=== Data in this exercise ===
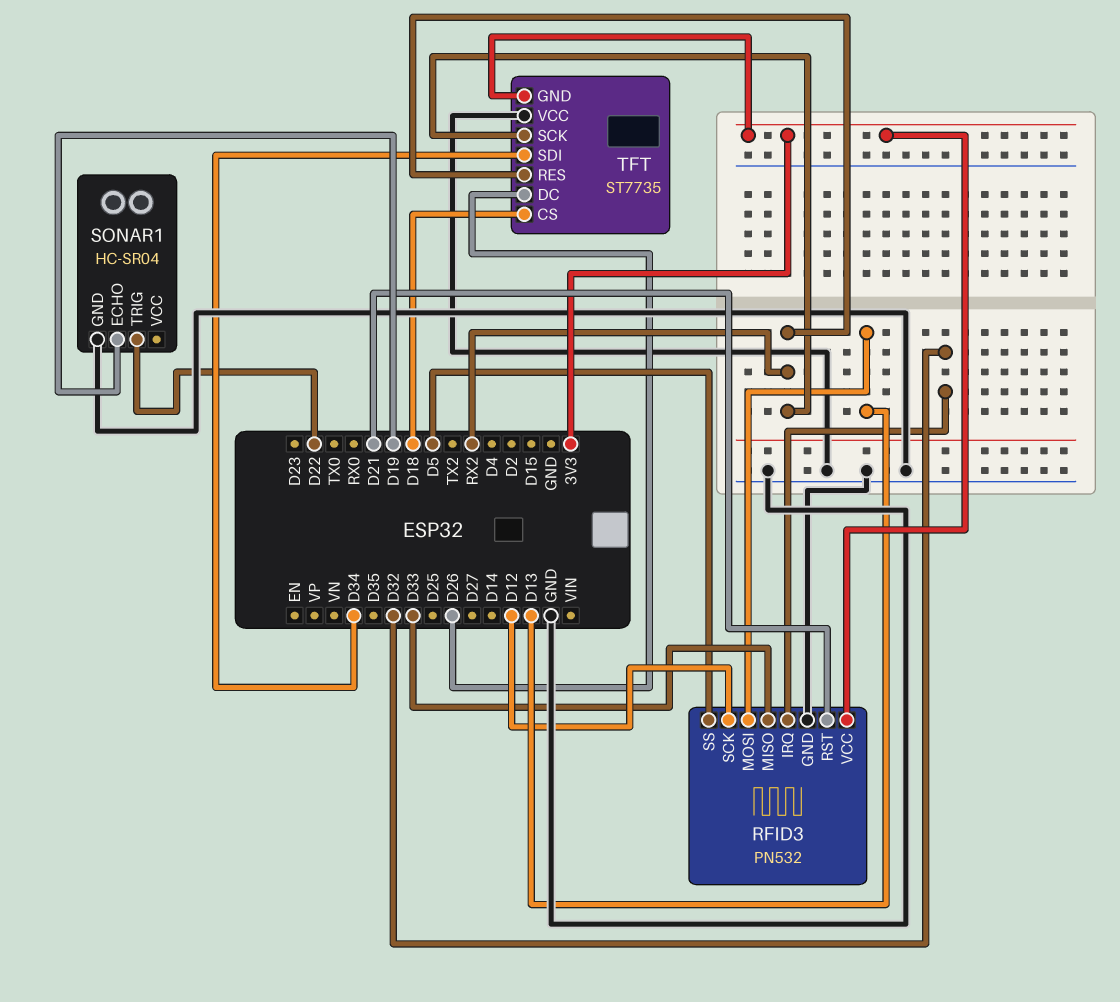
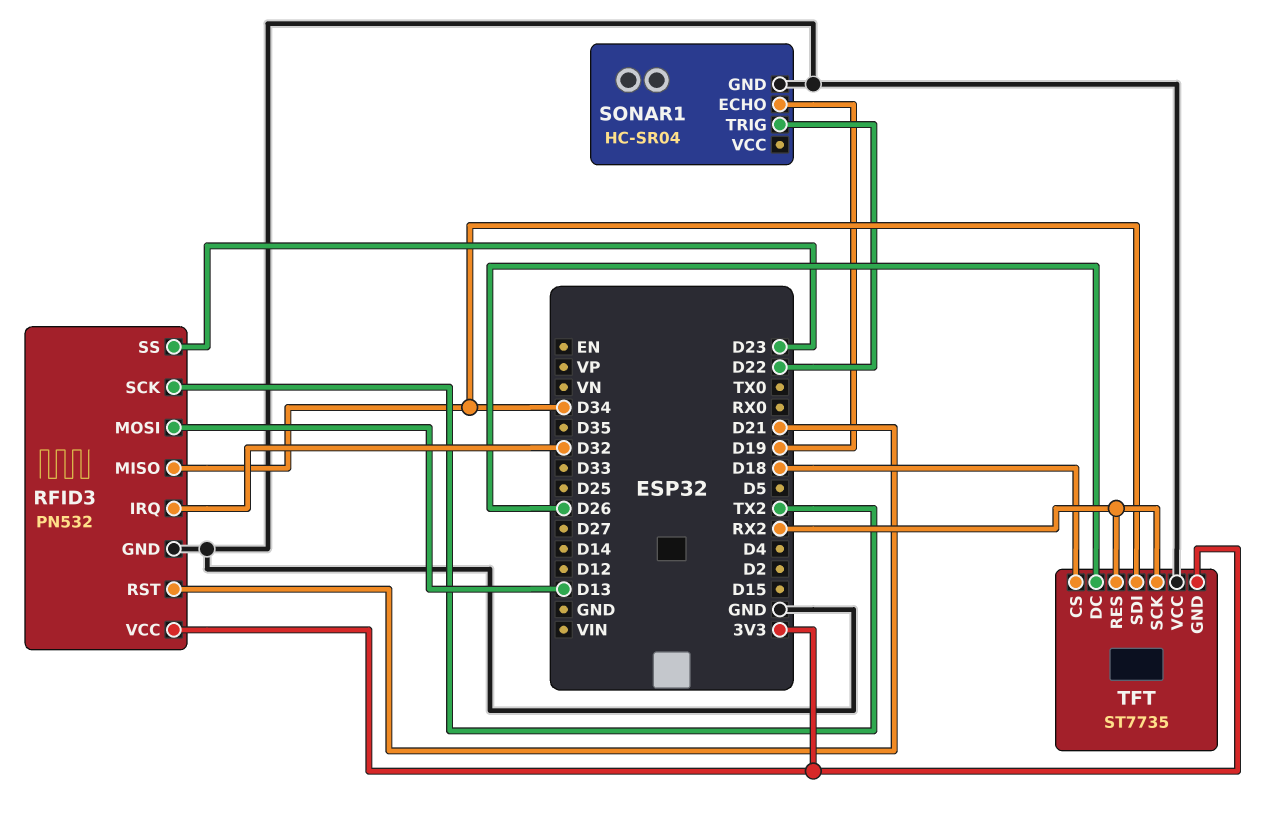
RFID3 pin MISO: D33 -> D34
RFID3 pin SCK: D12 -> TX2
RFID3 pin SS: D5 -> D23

---

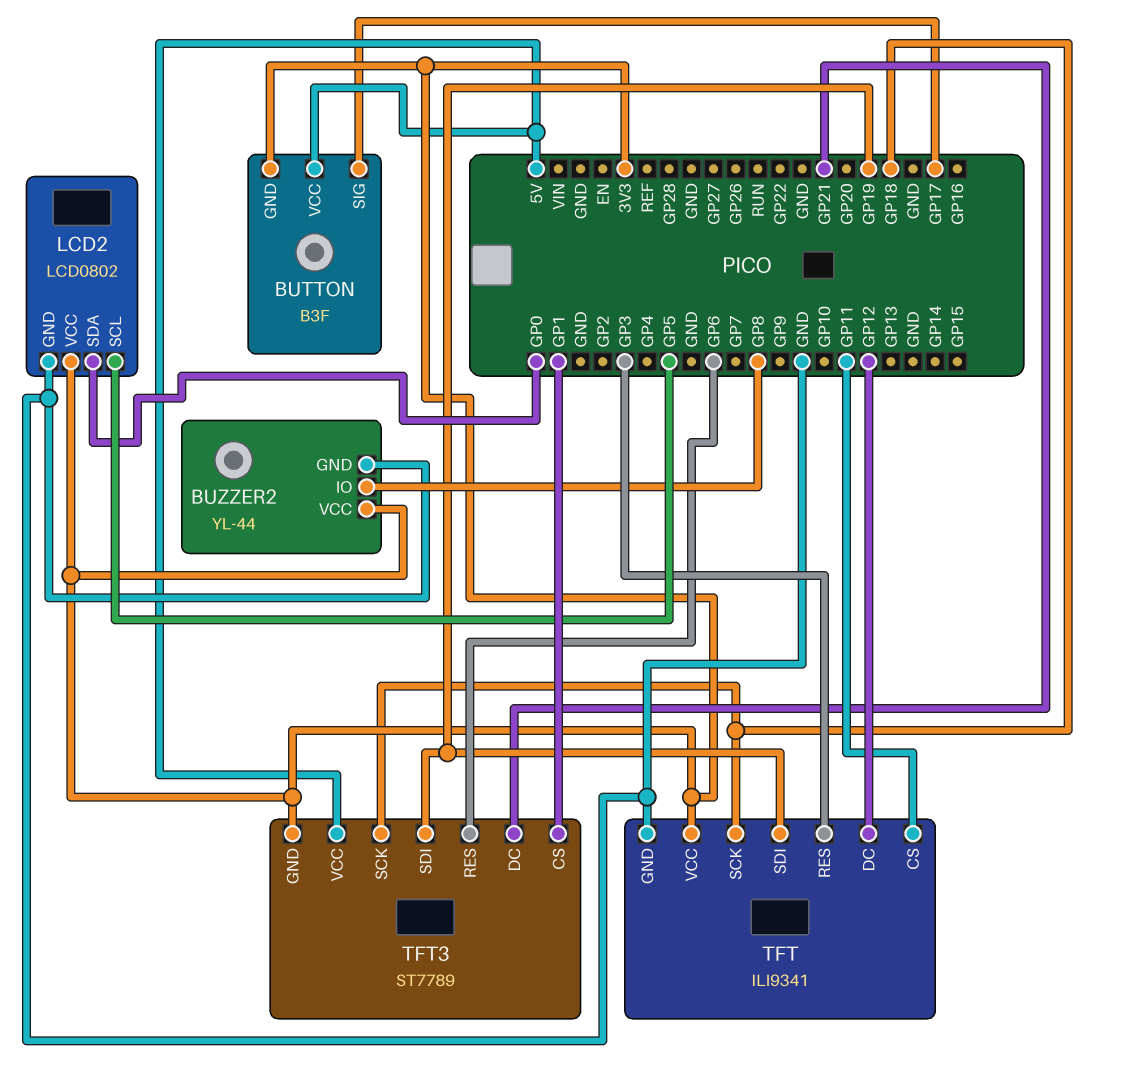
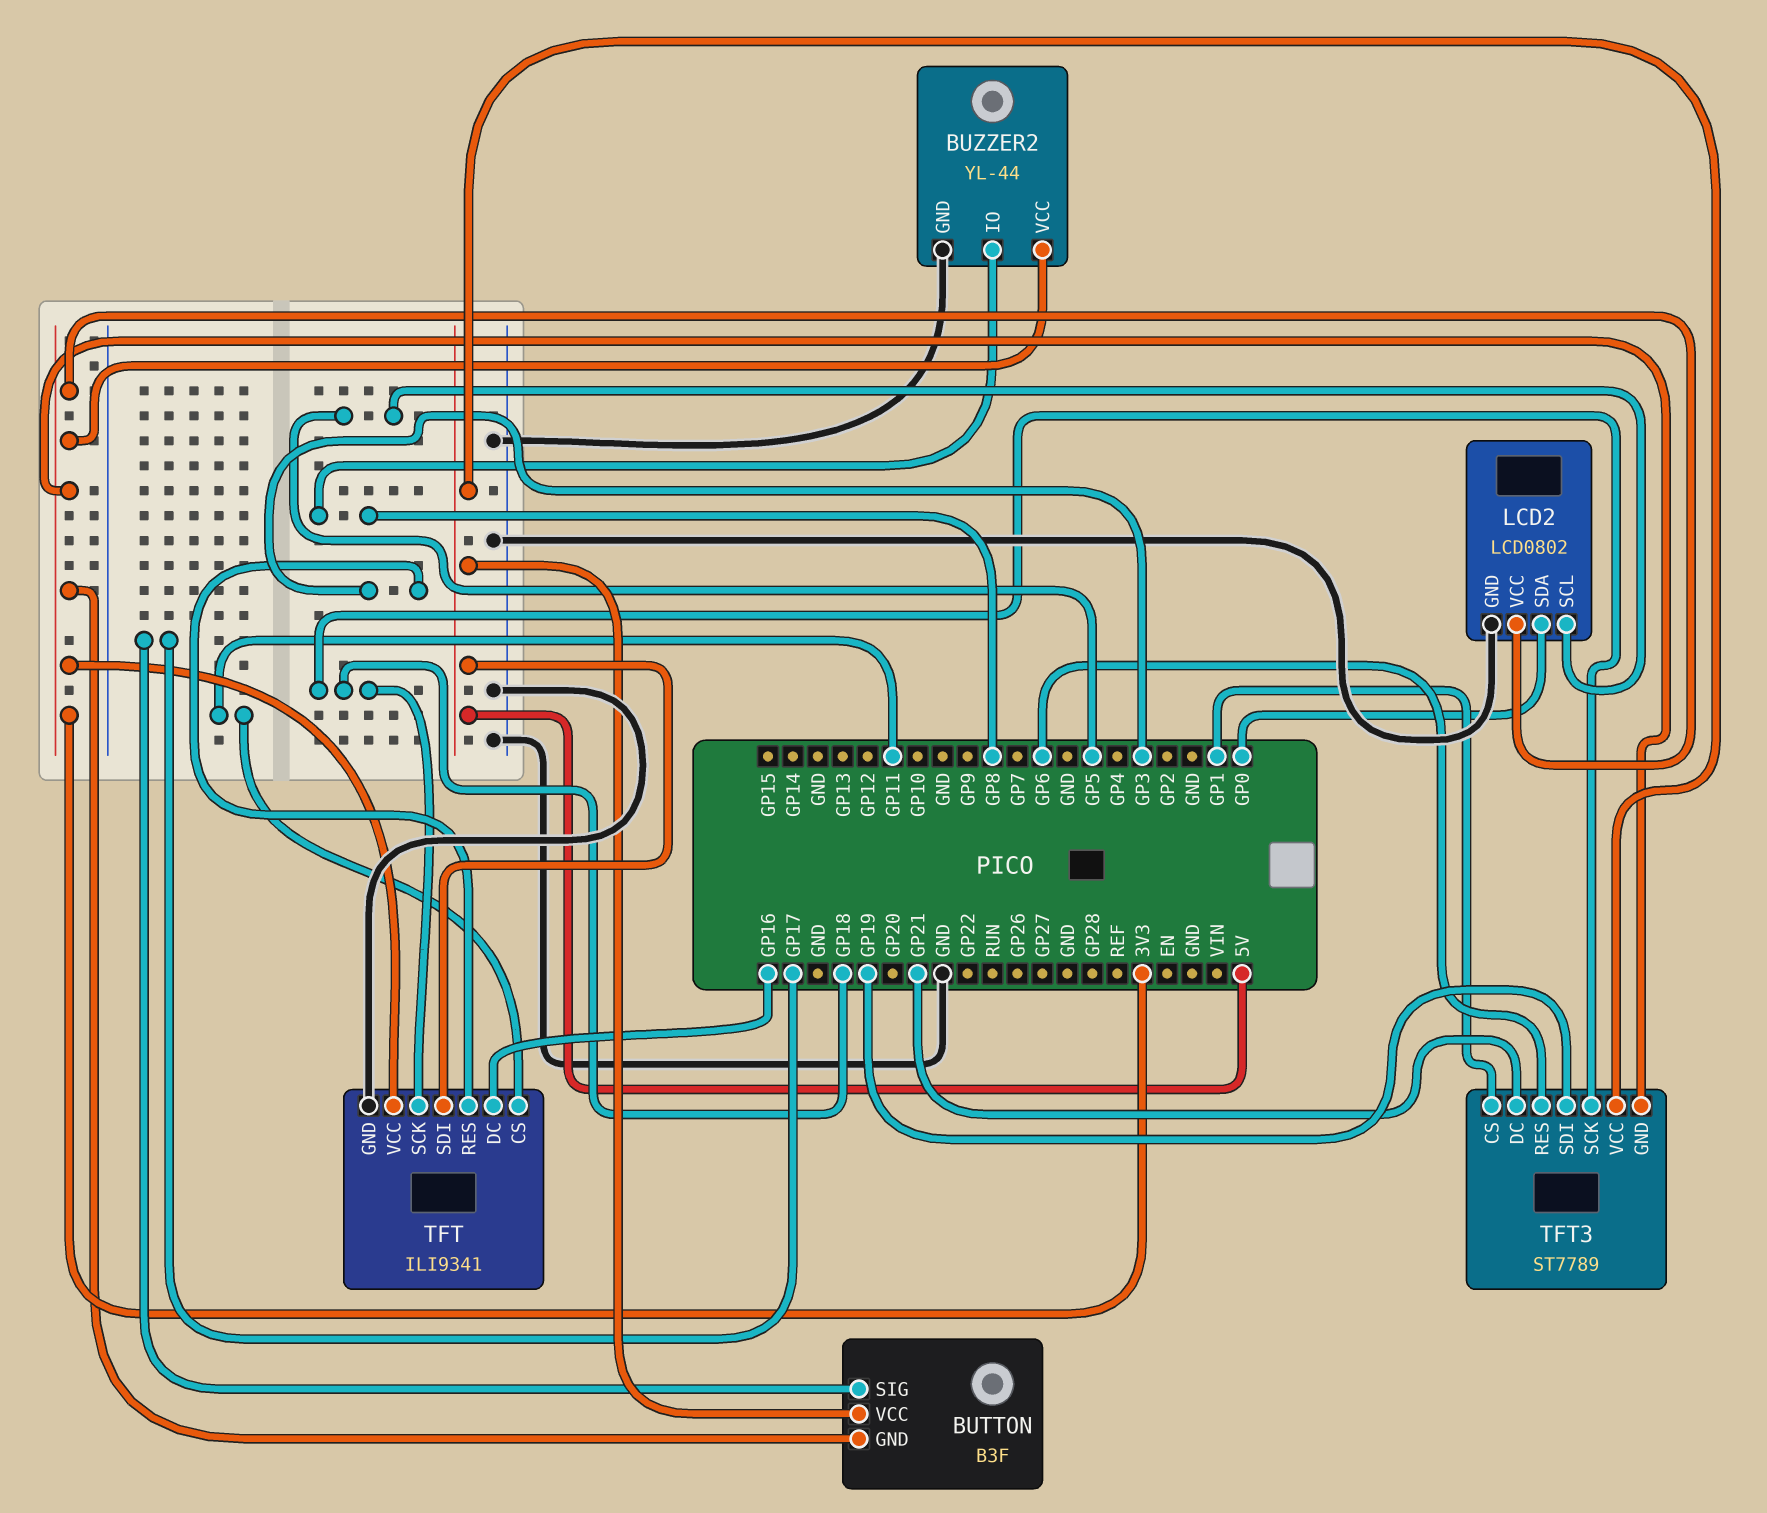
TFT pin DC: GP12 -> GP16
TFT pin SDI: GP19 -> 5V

=== What to work on ===
Every line above from the line with "RFID3 pin MISO: D33 -> D34" to the line with "RFID3 pin SS: D5 -> D23" is wanted, ends included; write them out exactly and add no other line.

=== Task response ===
RFID3 pin MISO: D33 -> D34
RFID3 pin SCK: D12 -> TX2
RFID3 pin SS: D5 -> D23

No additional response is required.